Copy each line in the data below that contains the word "turquoise".

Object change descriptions
[Start of Attachment]
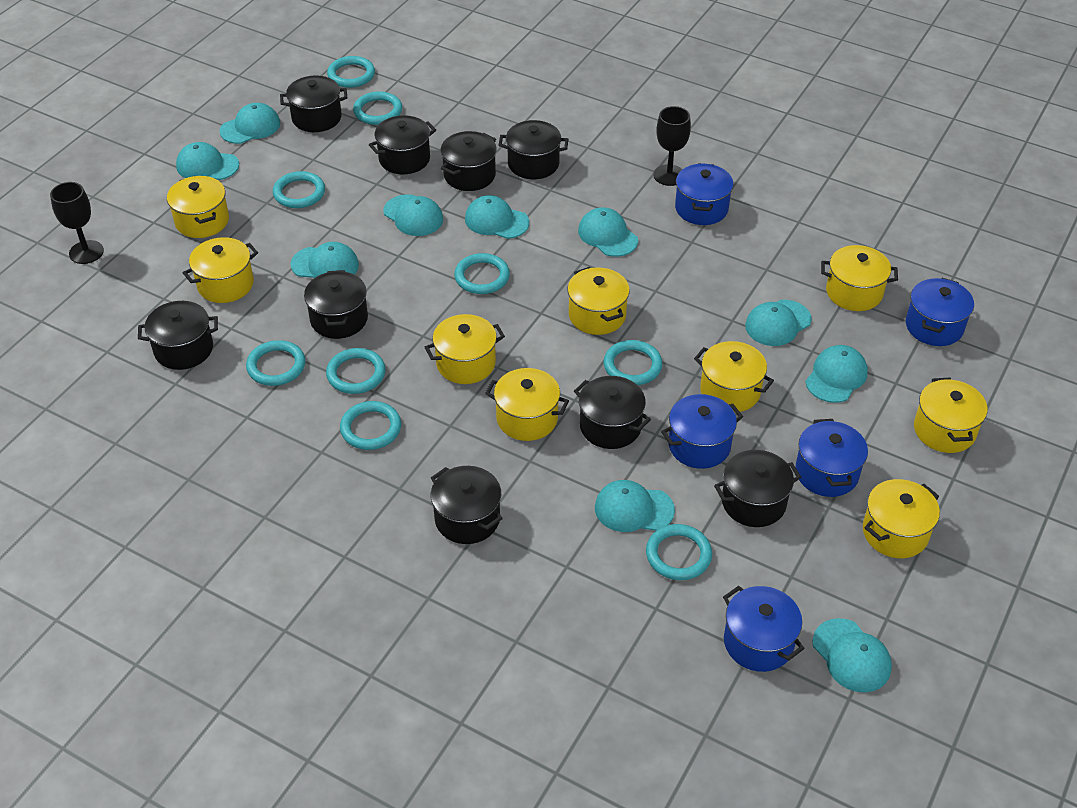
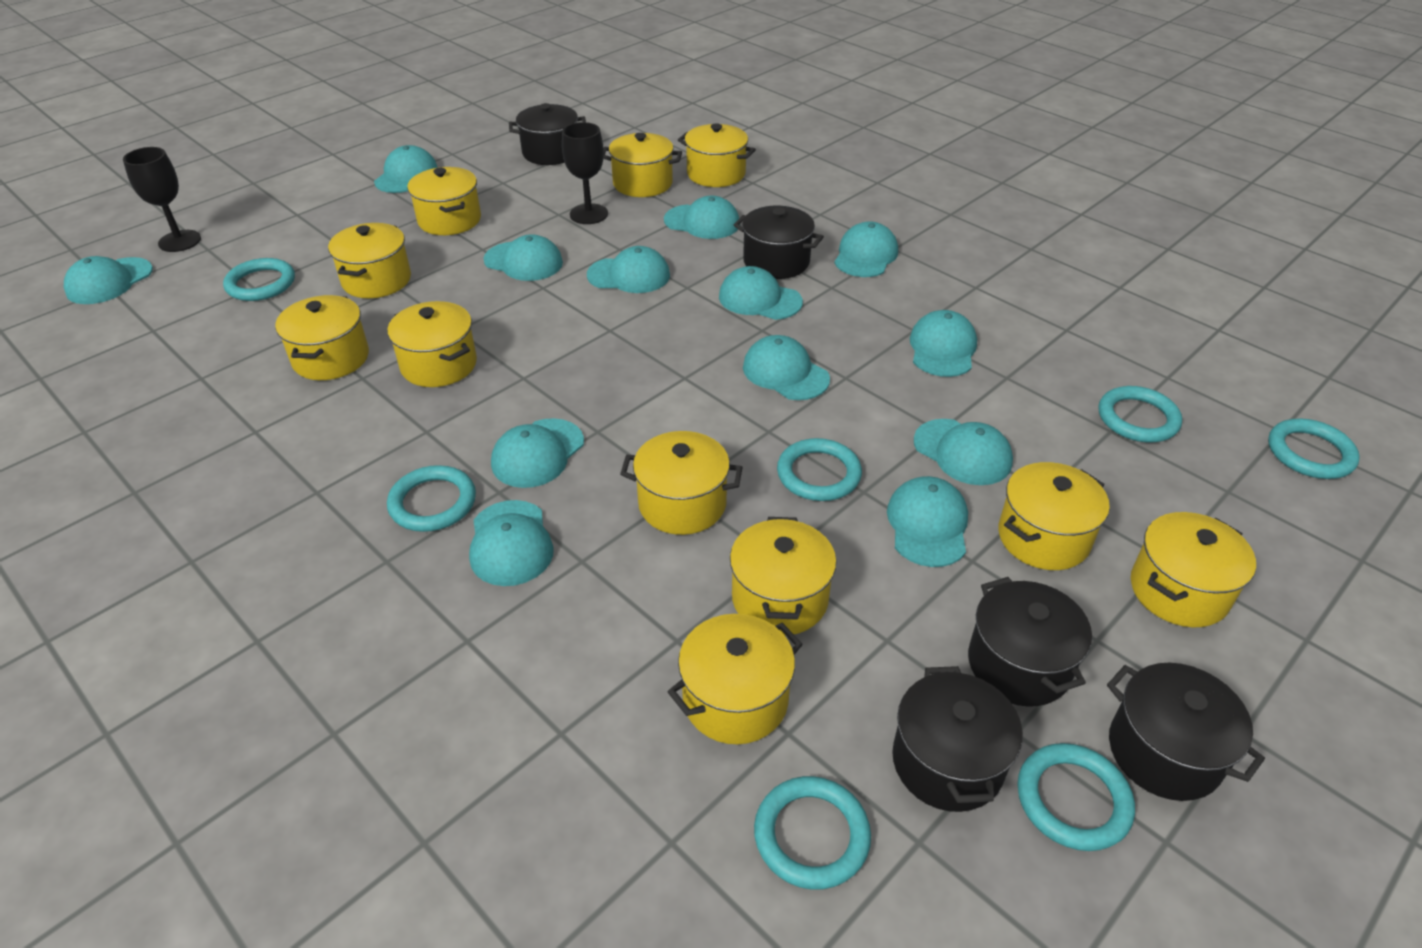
black pot: 9 -> 5
blue pot: 5 -> 0
turquoise cap: 10 -> 13
turquoise ring: 9 -> 7
yellow pot: 9 -> 11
[End of Attachment]
# RESPONSE BOX
turquoise cap: 10 -> 13
turquoise ring: 9 -> 7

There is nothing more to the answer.